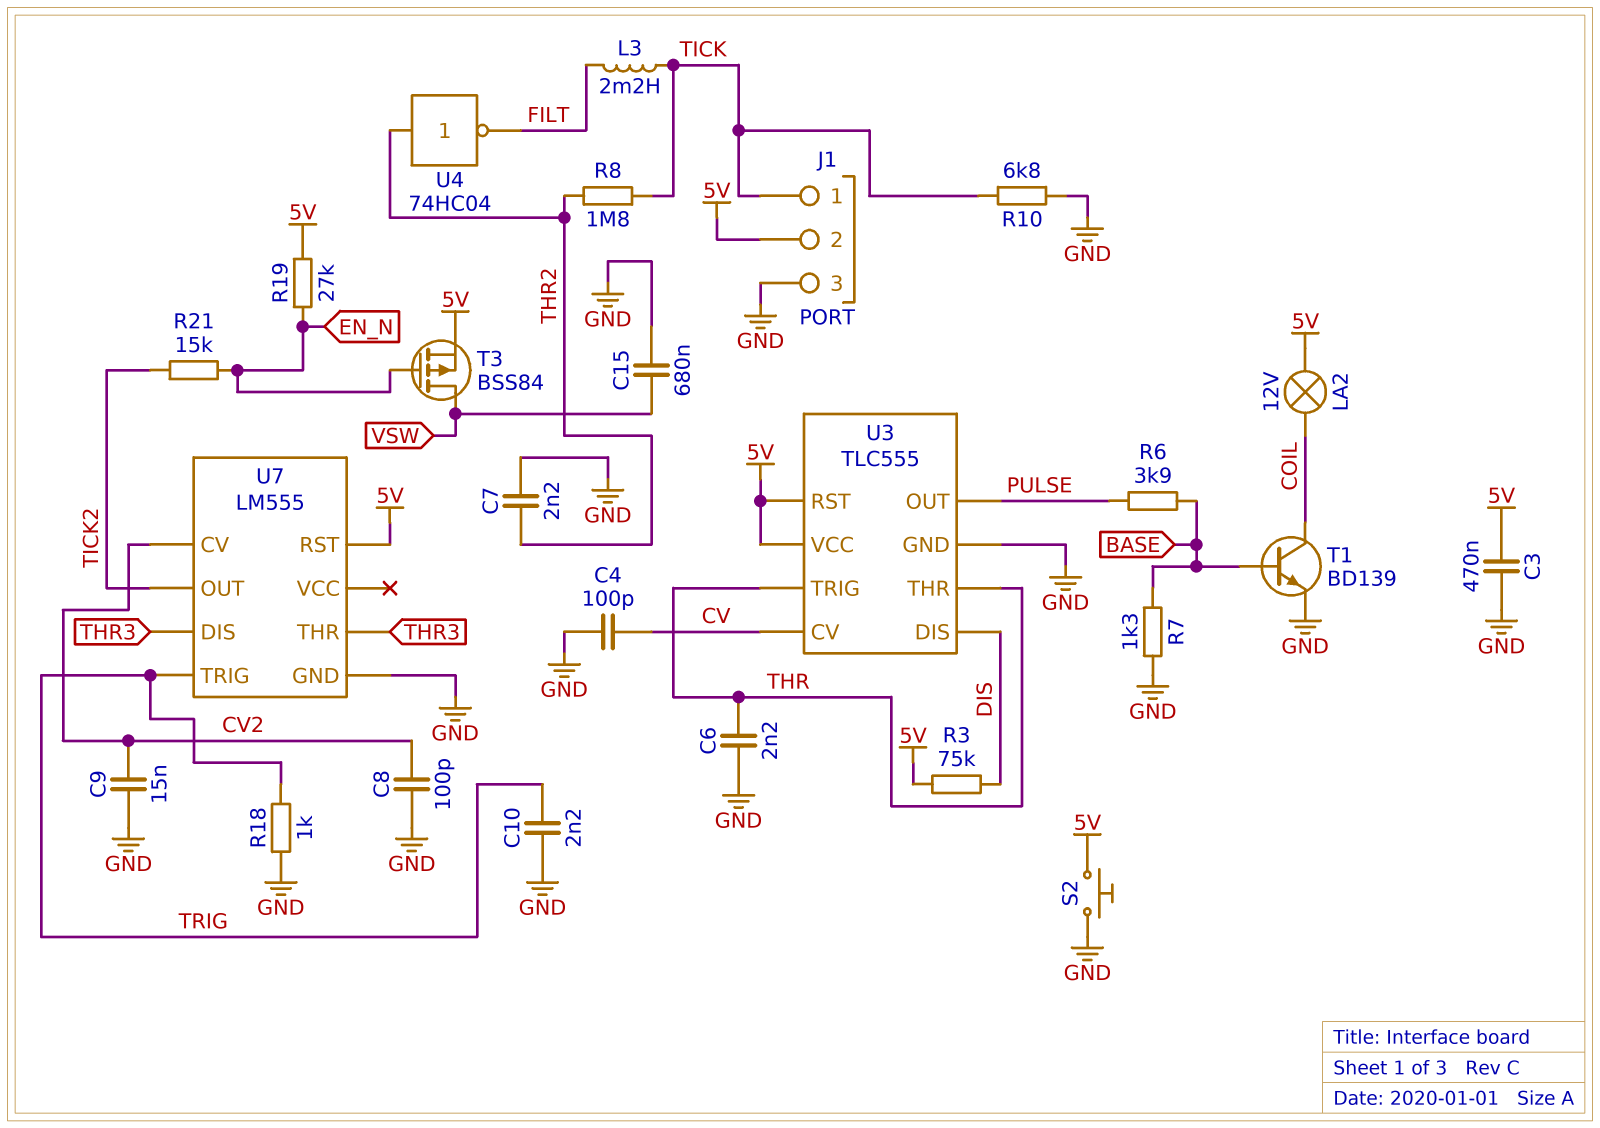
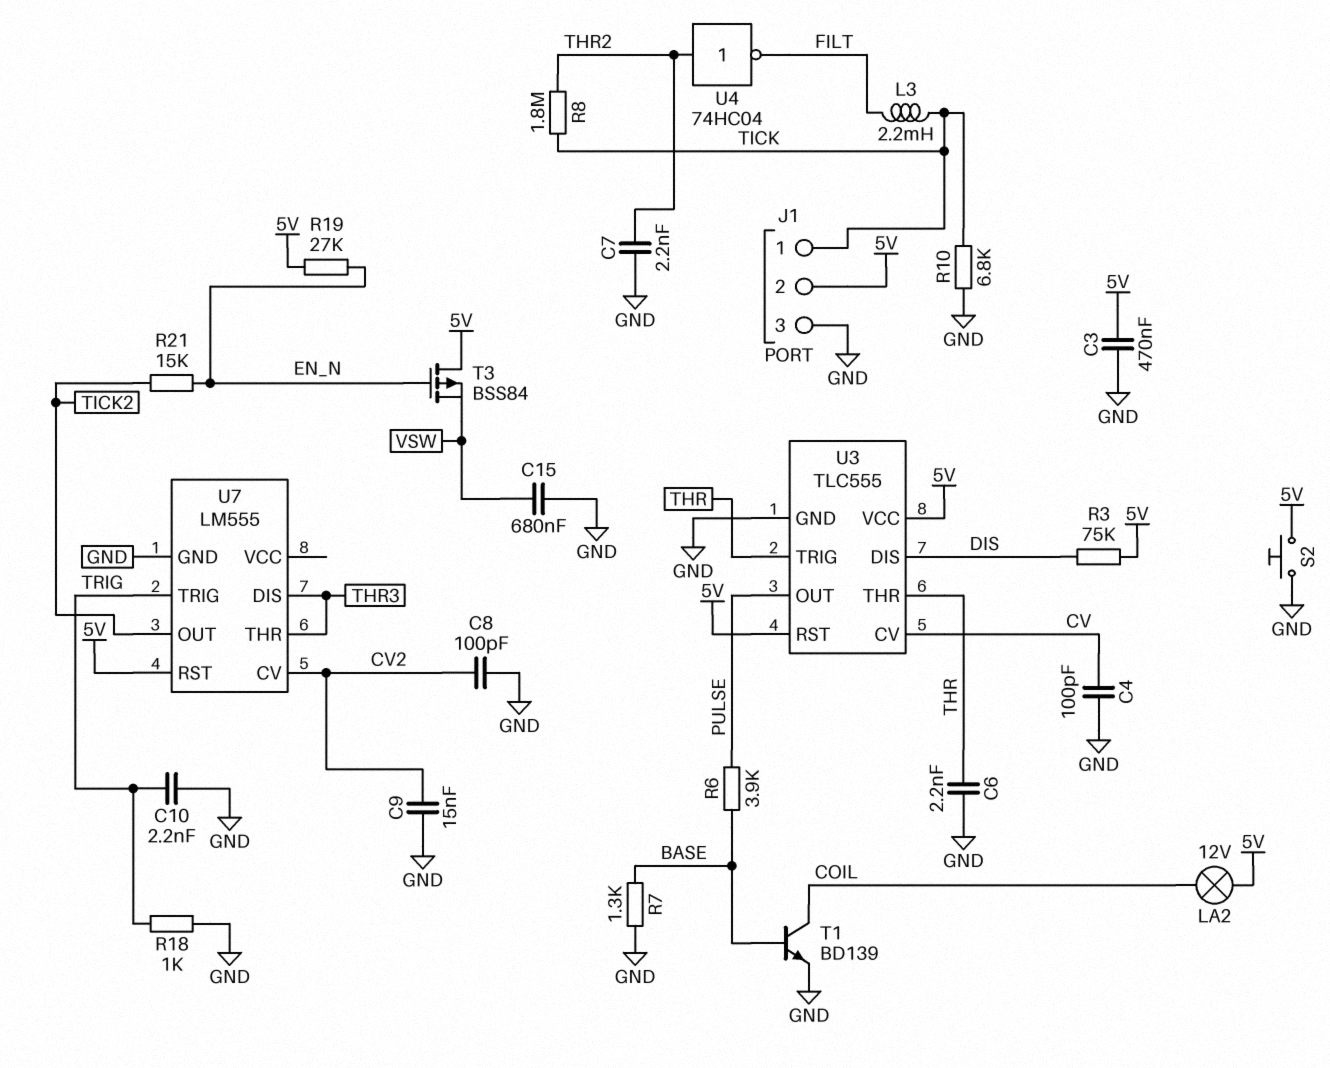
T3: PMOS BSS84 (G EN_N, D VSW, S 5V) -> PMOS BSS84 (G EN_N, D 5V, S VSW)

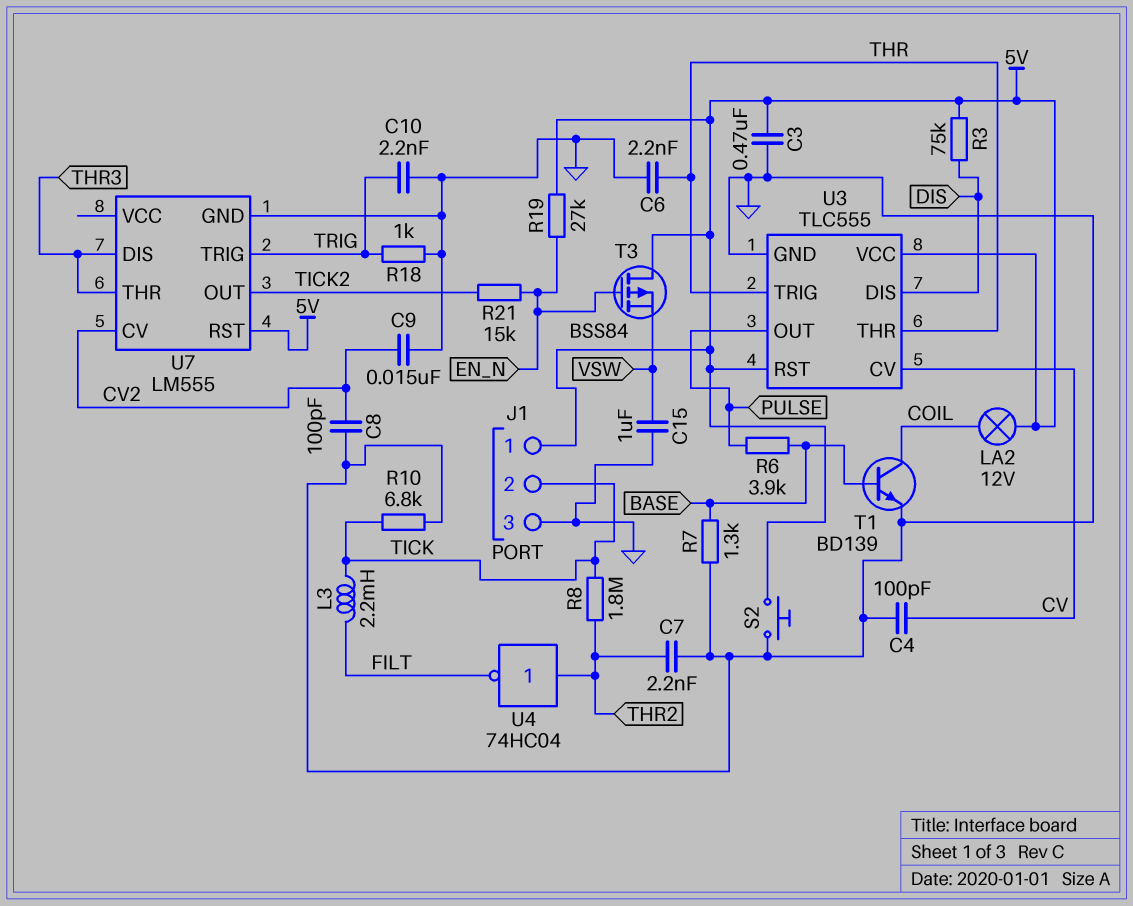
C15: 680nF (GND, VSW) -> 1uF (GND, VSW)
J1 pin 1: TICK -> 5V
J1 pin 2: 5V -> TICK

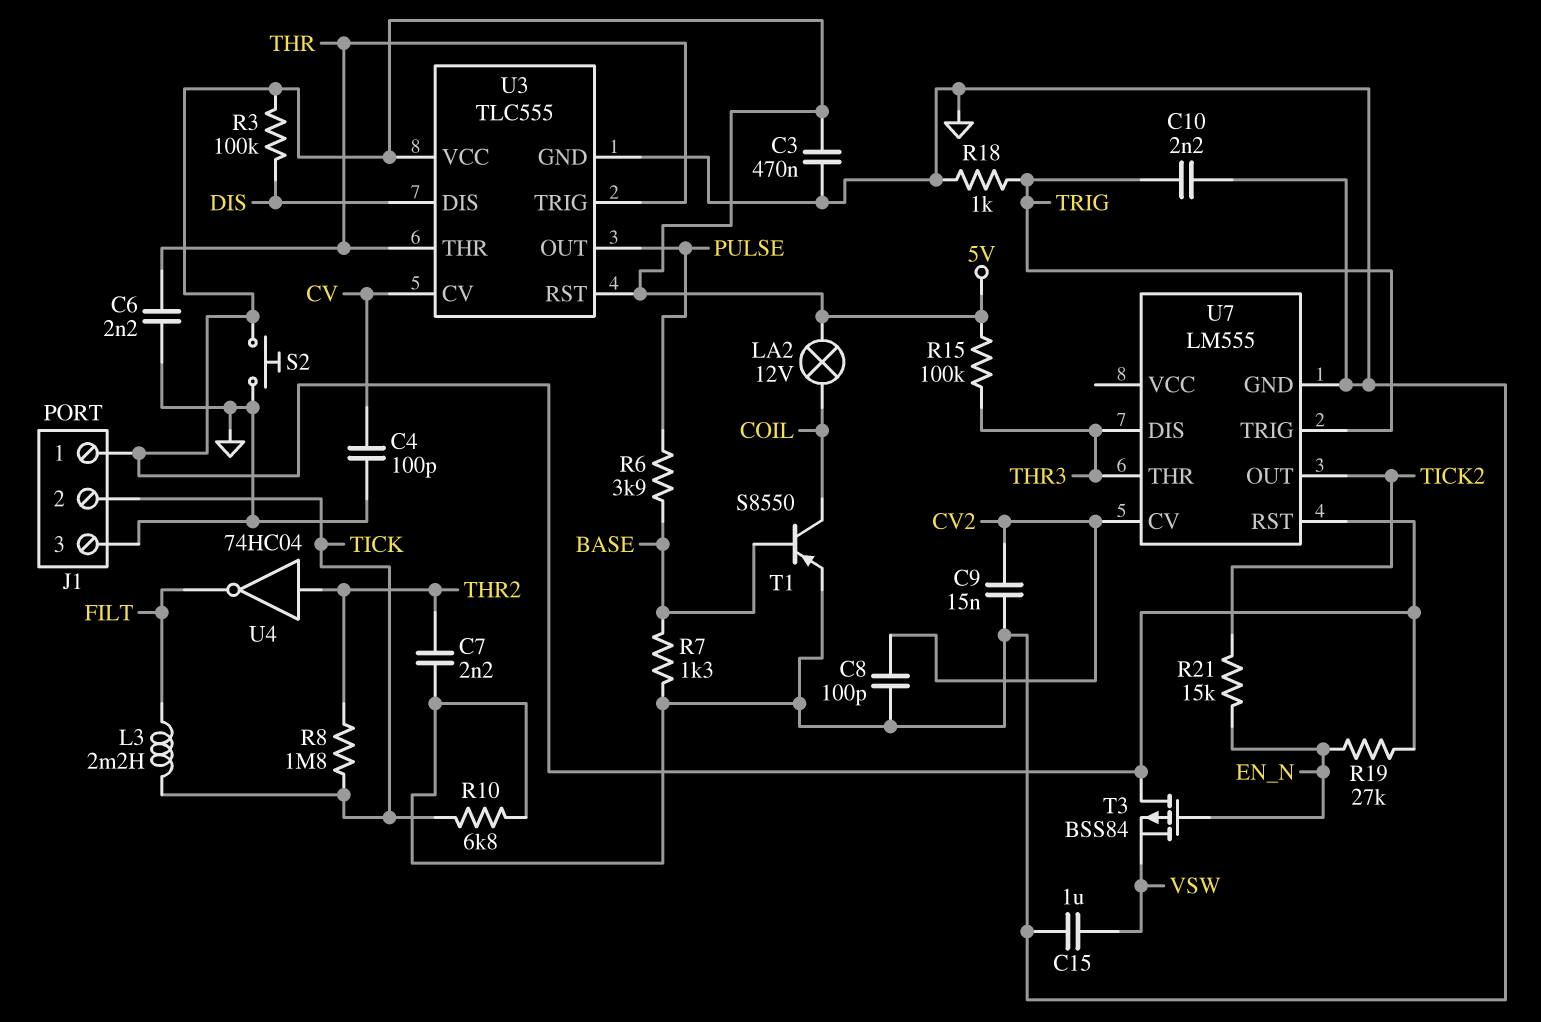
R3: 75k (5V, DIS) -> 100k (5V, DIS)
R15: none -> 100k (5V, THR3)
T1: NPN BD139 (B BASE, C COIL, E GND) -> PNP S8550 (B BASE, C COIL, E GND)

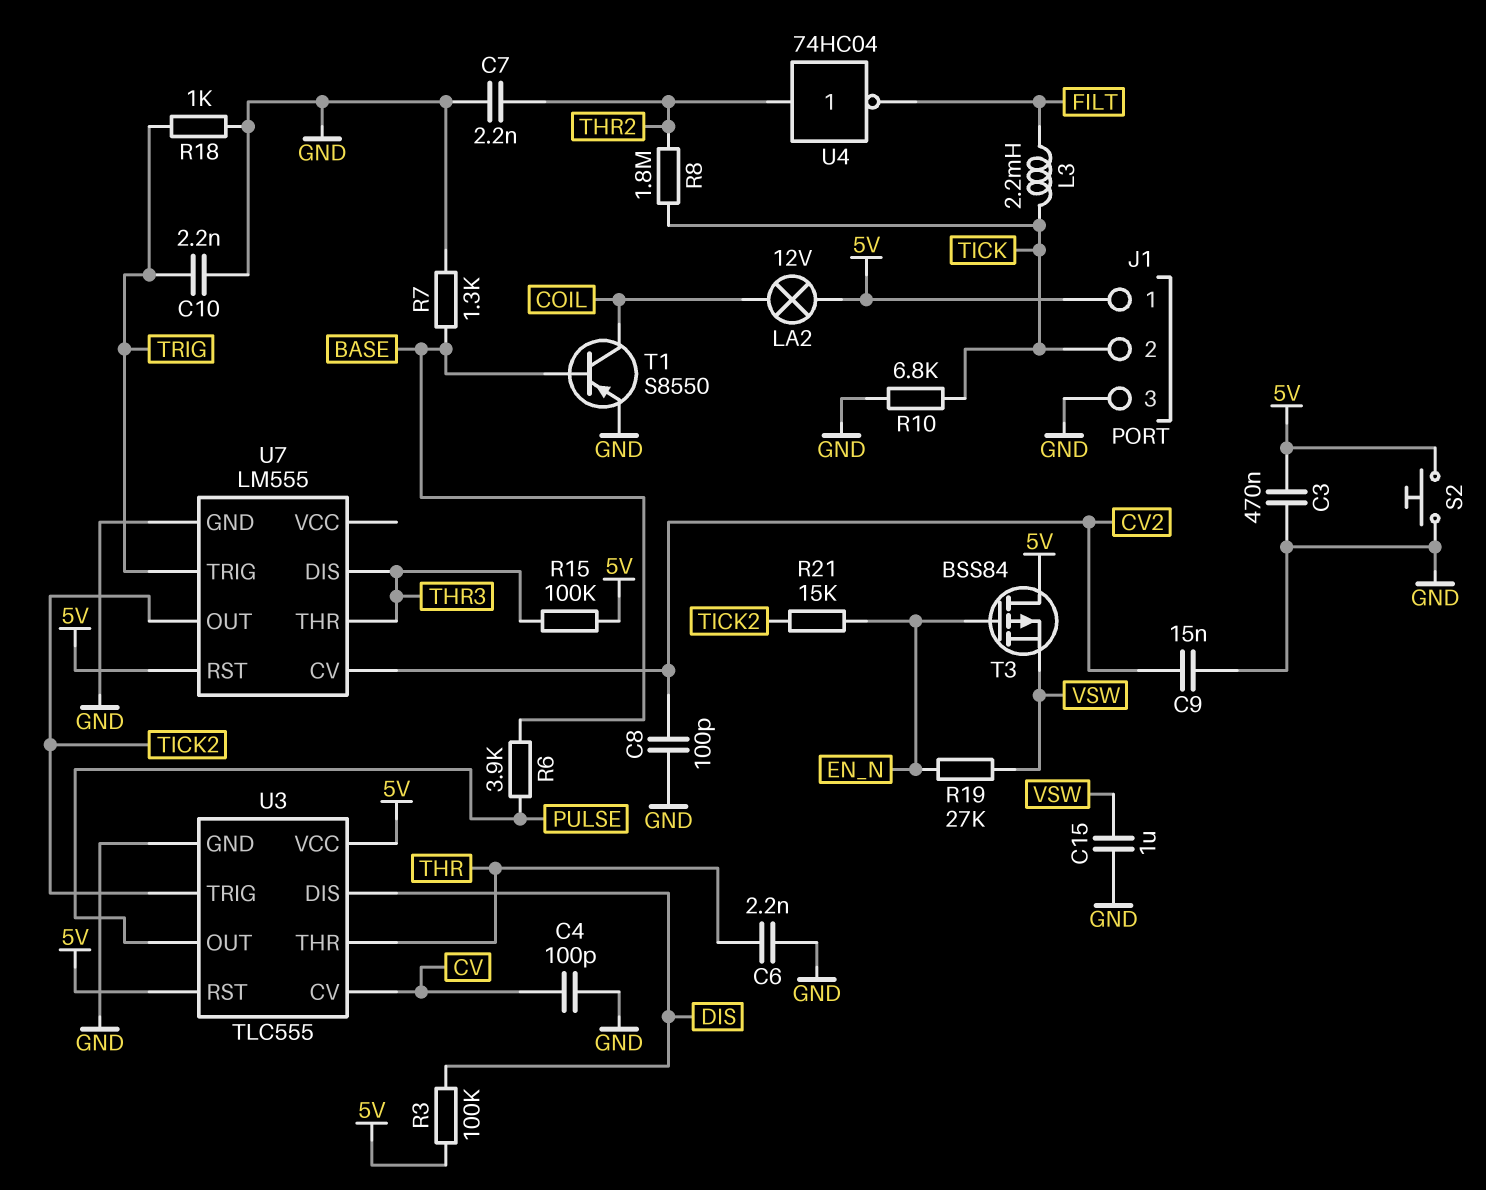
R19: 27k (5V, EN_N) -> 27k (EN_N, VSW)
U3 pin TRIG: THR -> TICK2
━━━━
* EXERCISE REQUIREMENTS
Only the listing above, set down exactly and without pictures, belongs in the answer.

* PROBLEM SOLUTION
T3: PMOS BSS84 (G EN_N, D VSW, S 5V) -> PMOS BSS84 (G EN_N, D 5V, S VSW)

C15: 680nF (GND, VSW) -> 1uF (GND, VSW)
J1 pin 1: TICK -> 5V
J1 pin 2: 5V -> TICK

R3: 75k (5V, DIS) -> 100k (5V, DIS)
R15: none -> 100k (5V, THR3)
T1: NPN BD139 (B BASE, C COIL, E GND) -> PNP S8550 (B BASE, C COIL, E GND)

R19: 27k (5V, EN_N) -> 27k (EN_N, VSW)
U3 pin TRIG: THR -> TICK2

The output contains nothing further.